■ **Work required**:
For the records that follow, please set down exactly the lines between the one holding "camera: 35 degrees right, 0 degrees up" and the one holding "white hat [413,461,509,557]", inclusive, and only those.

┌────────

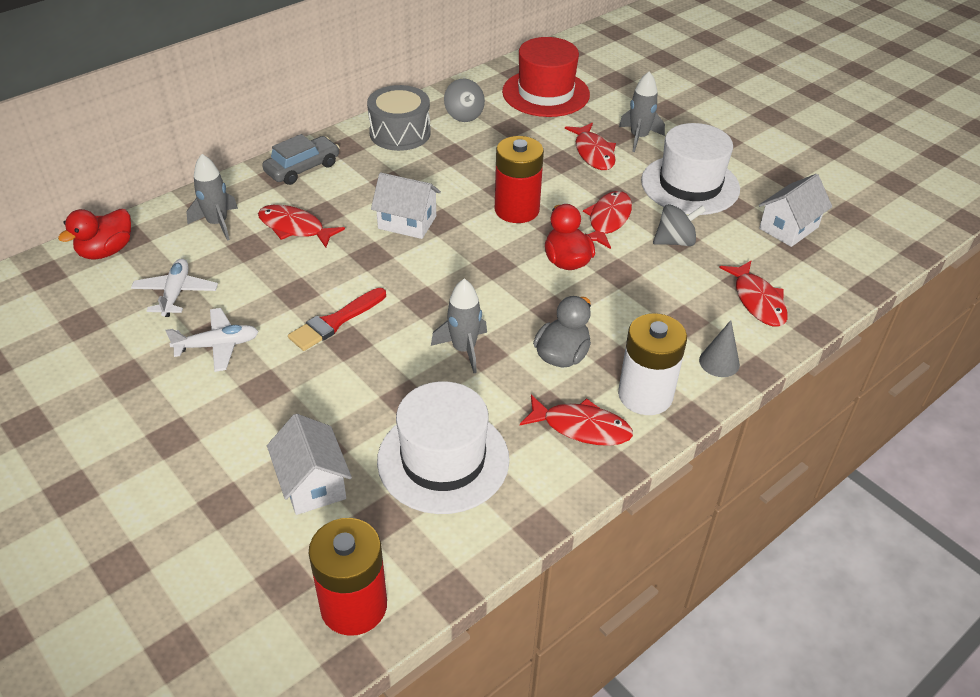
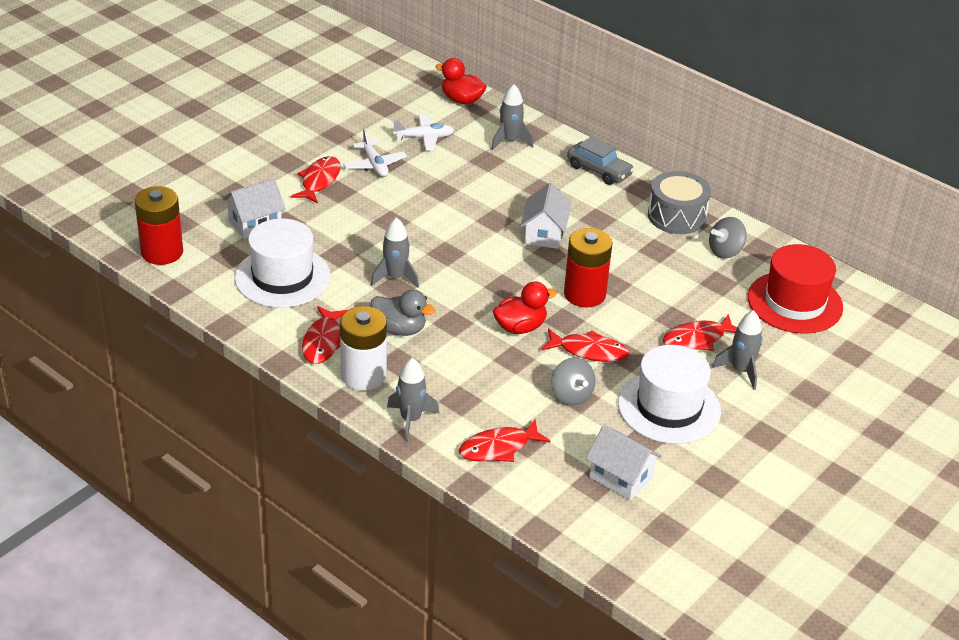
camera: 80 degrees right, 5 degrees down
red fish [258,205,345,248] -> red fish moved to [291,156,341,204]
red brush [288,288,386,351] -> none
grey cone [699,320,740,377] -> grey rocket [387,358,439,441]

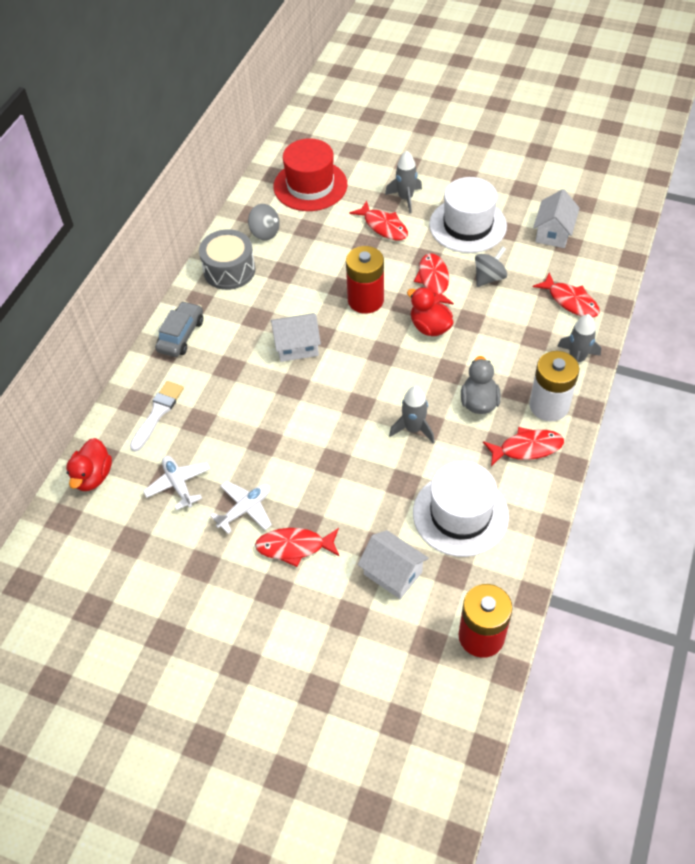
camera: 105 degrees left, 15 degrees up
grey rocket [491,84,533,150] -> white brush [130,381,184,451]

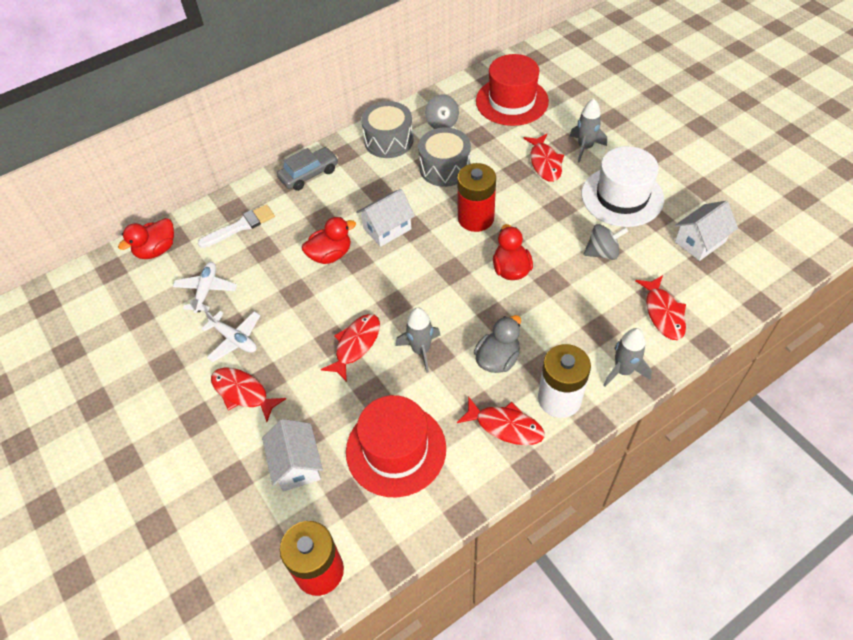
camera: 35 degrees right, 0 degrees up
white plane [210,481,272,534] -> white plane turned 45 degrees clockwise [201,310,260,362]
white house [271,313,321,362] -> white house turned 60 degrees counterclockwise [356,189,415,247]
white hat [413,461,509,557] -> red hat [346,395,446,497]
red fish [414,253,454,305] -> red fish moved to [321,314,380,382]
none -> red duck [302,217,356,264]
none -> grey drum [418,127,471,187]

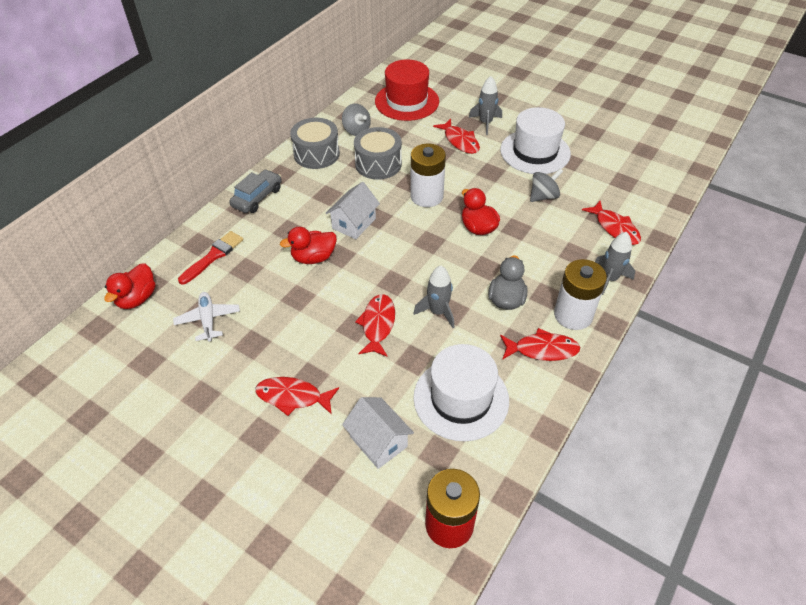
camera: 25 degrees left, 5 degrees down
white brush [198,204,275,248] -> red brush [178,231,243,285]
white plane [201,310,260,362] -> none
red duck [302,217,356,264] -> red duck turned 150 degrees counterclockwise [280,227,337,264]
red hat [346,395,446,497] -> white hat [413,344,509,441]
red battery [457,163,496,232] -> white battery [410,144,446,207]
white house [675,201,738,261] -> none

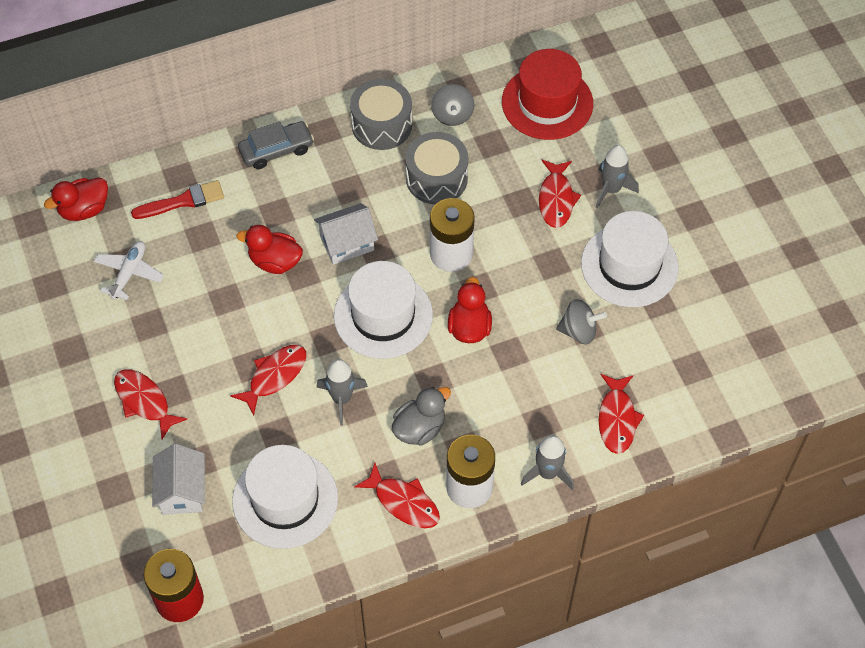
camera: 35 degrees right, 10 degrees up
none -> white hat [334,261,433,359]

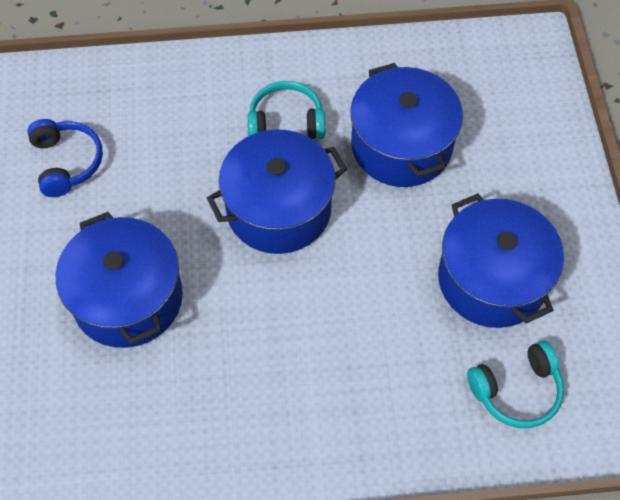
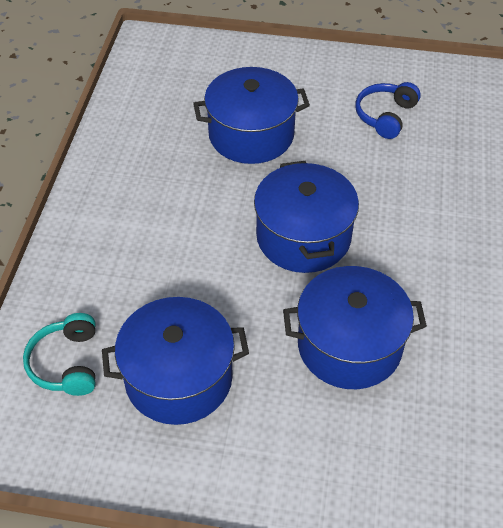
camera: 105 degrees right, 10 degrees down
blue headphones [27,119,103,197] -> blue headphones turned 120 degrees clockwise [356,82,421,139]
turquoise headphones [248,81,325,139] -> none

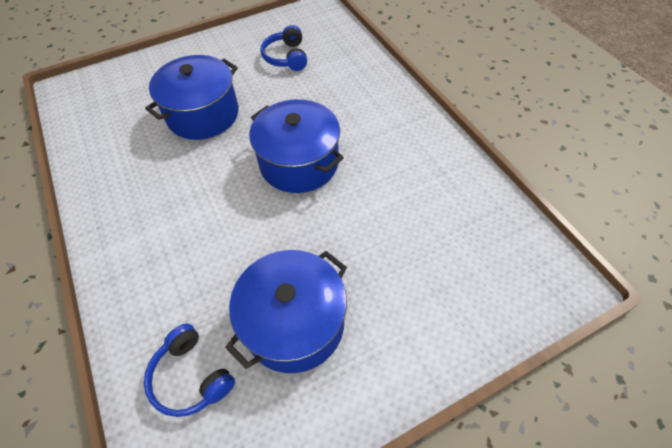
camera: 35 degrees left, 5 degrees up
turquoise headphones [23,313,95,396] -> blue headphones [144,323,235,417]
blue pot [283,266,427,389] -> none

└────────

■ **Result below**:
camera: 35 degrees right, 0 degrees up
white plane [210,481,272,534] -> white plane turned 45 degrees clockwise [201,310,260,362]
white house [271,313,321,362] -> white house turned 60 degrees counterclockwise [356,189,415,247]
white hat [413,461,509,557] -> red hat [346,395,446,497]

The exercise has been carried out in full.